Recorded data ▸
╭──
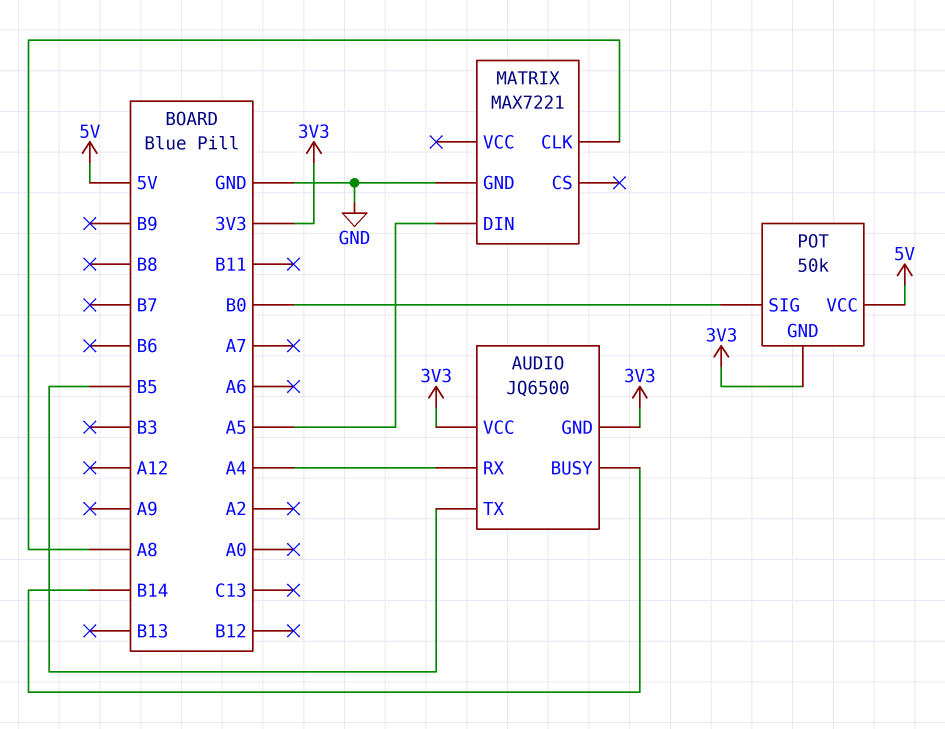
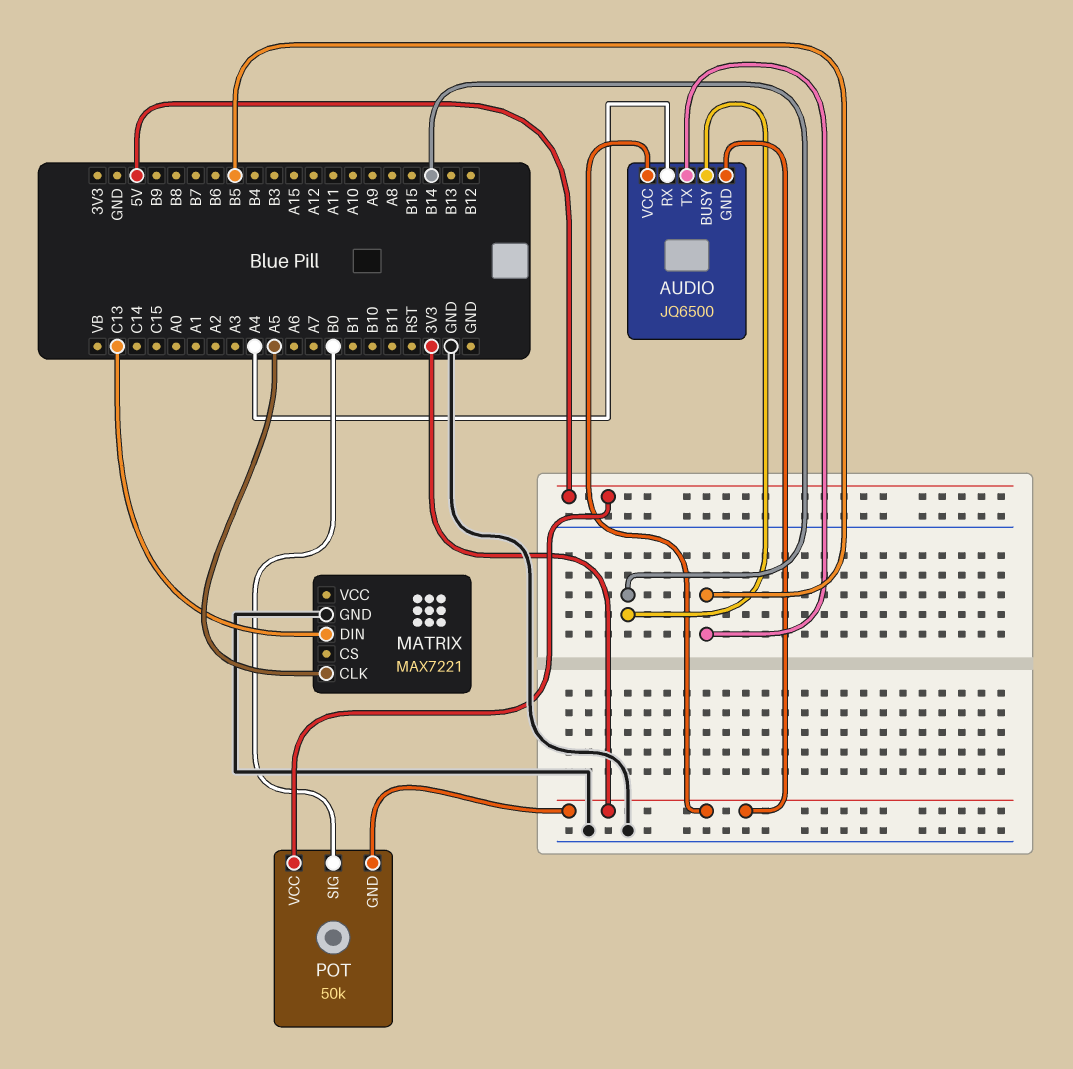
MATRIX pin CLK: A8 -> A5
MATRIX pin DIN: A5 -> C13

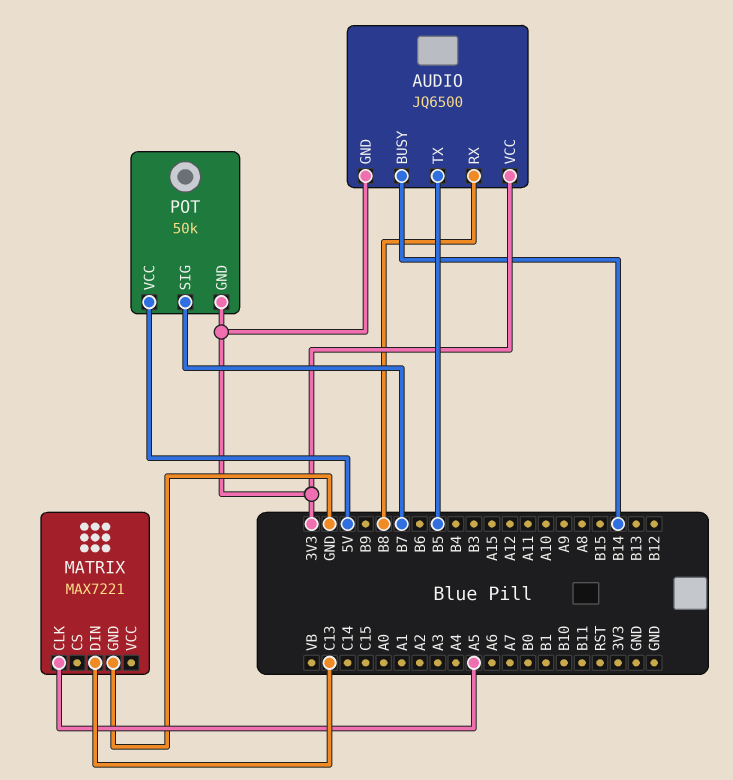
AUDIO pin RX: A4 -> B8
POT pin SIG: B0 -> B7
╰──
╭──
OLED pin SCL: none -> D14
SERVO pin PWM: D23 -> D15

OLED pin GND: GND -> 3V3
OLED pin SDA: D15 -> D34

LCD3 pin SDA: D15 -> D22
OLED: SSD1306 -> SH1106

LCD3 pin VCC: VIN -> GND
╰──
╭──
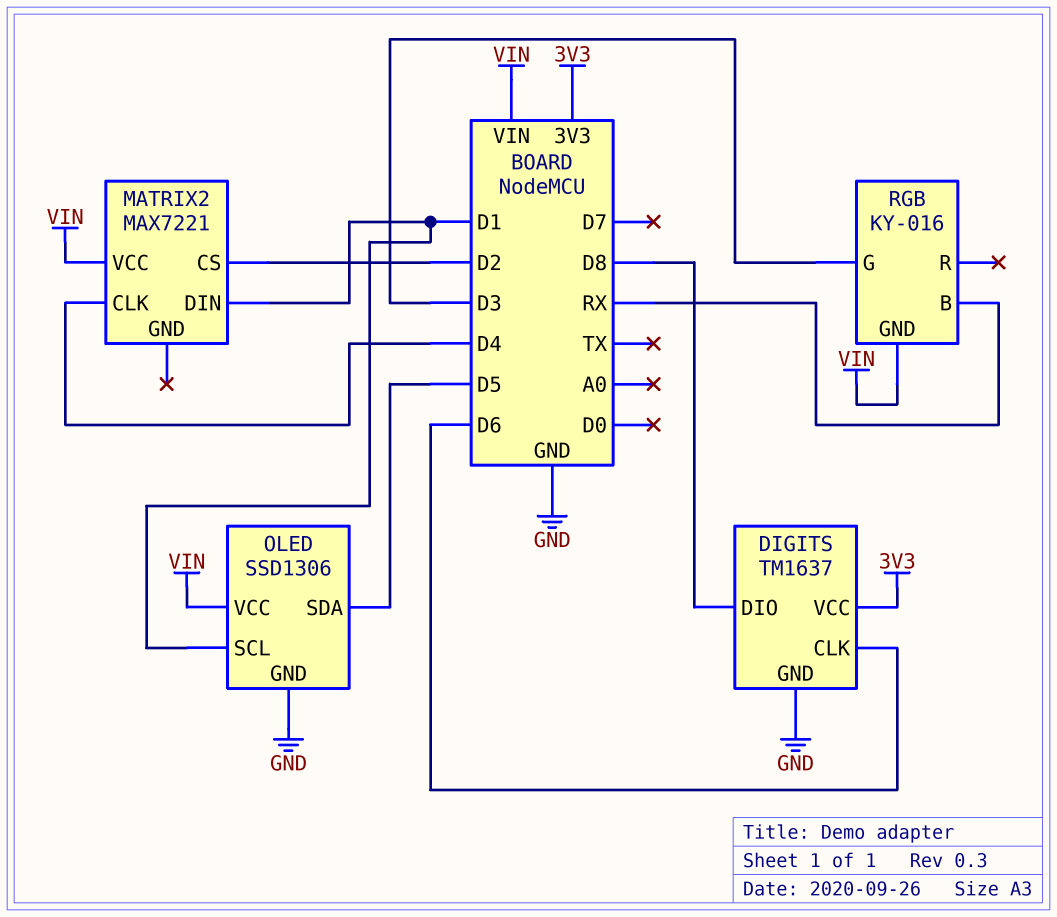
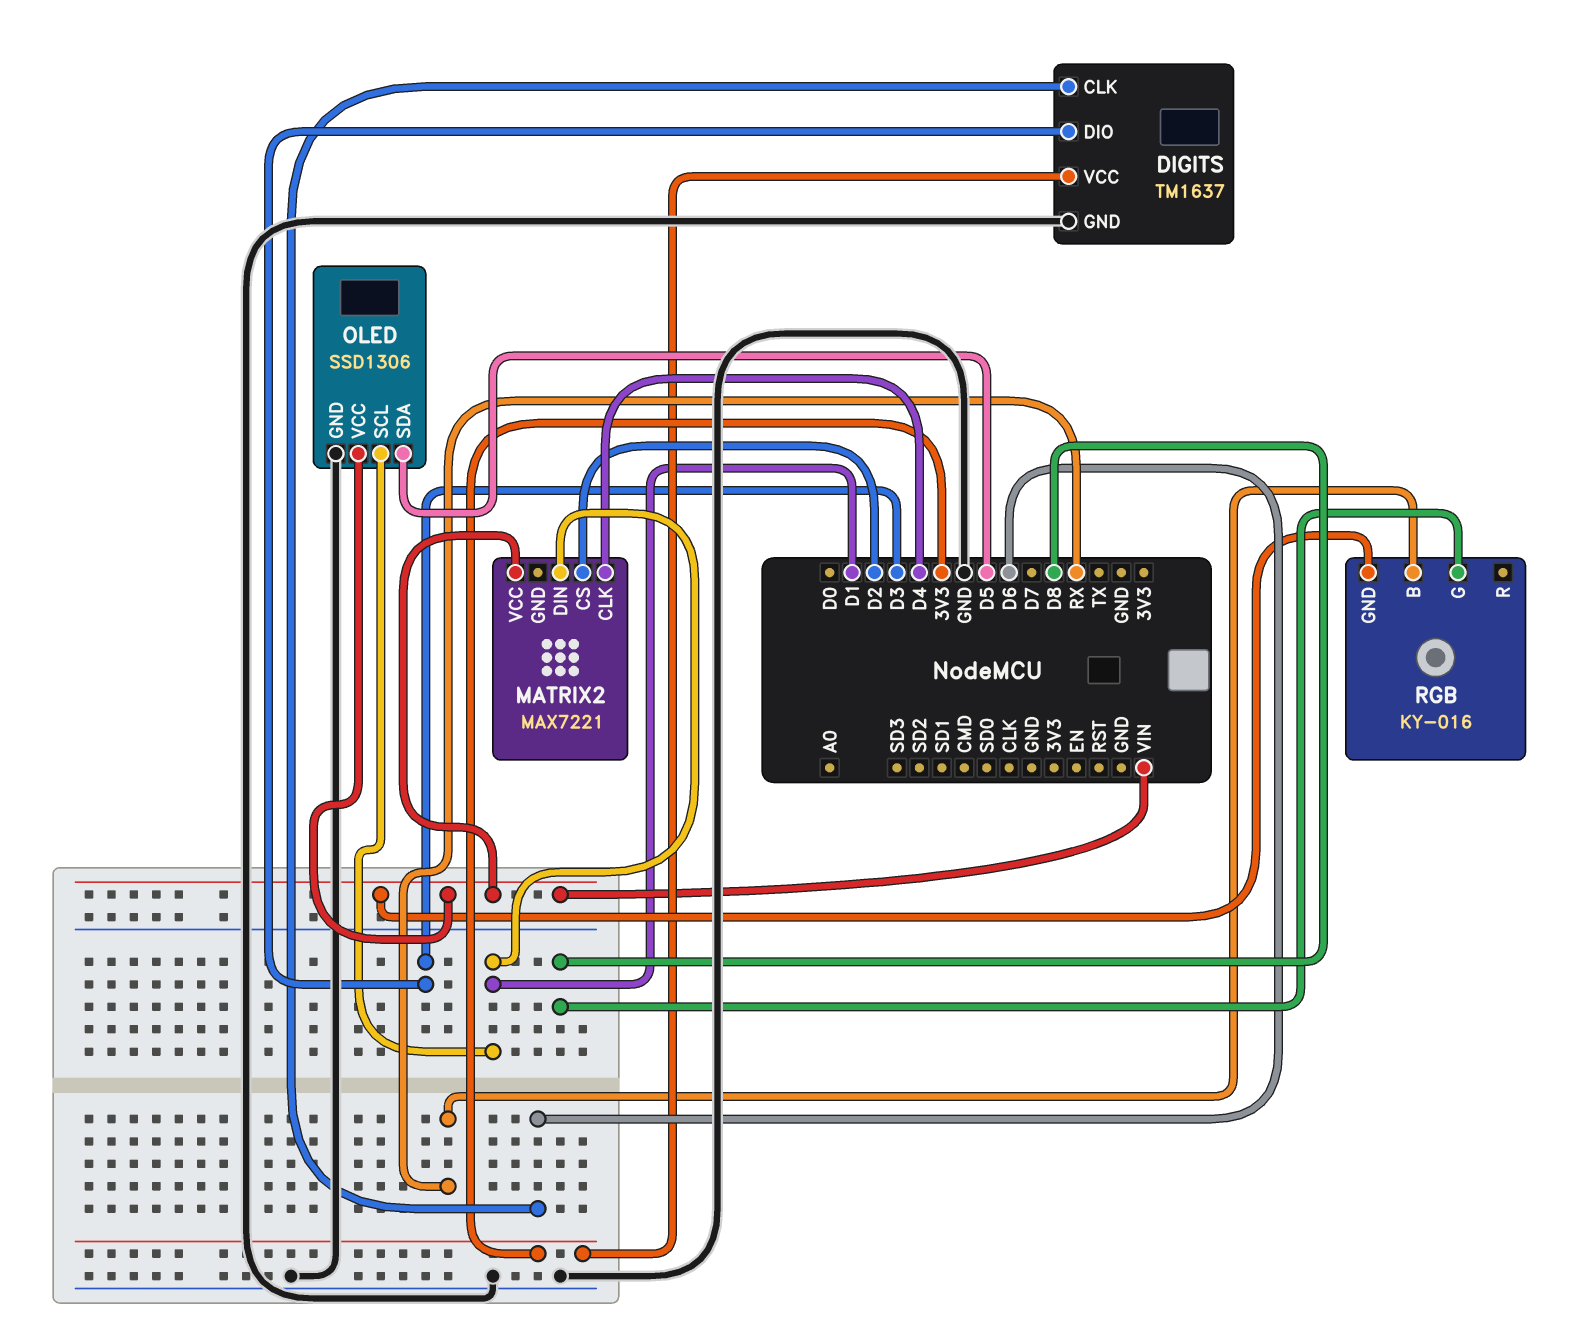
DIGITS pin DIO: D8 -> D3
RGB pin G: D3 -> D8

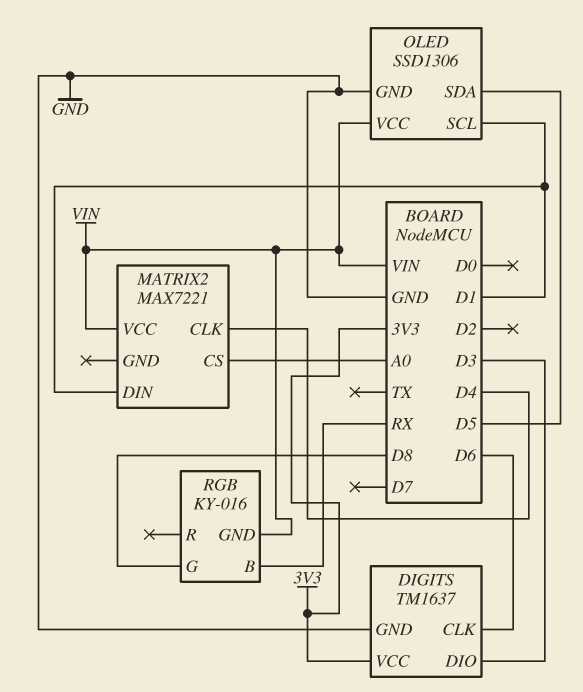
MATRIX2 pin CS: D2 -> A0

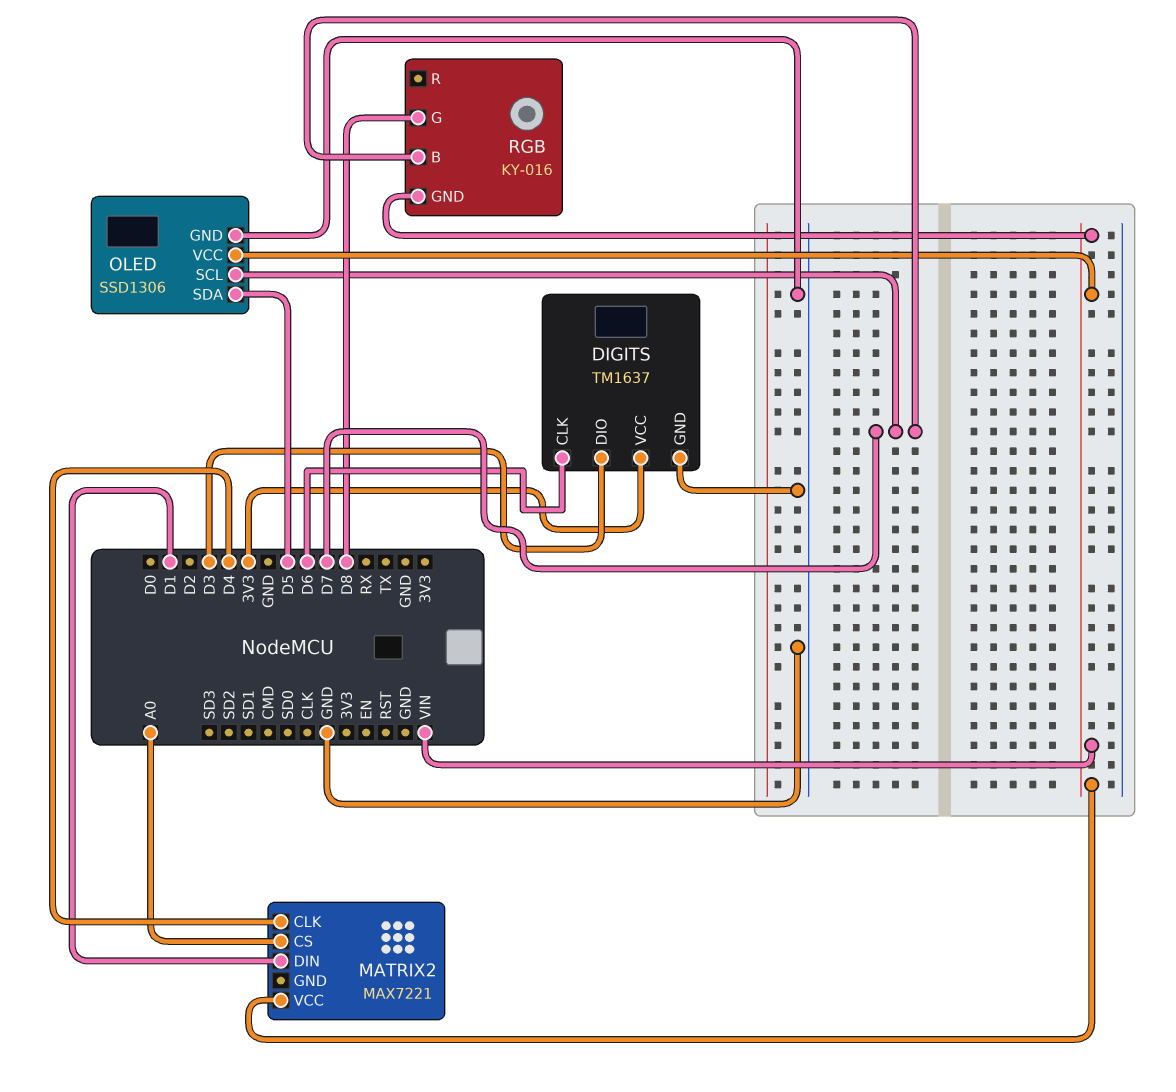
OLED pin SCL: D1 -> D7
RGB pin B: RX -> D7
╰──
What you should do ▸
Your response should be the lines of the entries above that include the string "OLED".

Solution to this exercise ▸
OLED pin SCL: none -> D14
OLED pin GND: GND -> 3V3
OLED pin SDA: D15 -> D34
OLED: SSD1306 -> SH1106
OLED pin SCL: D1 -> D7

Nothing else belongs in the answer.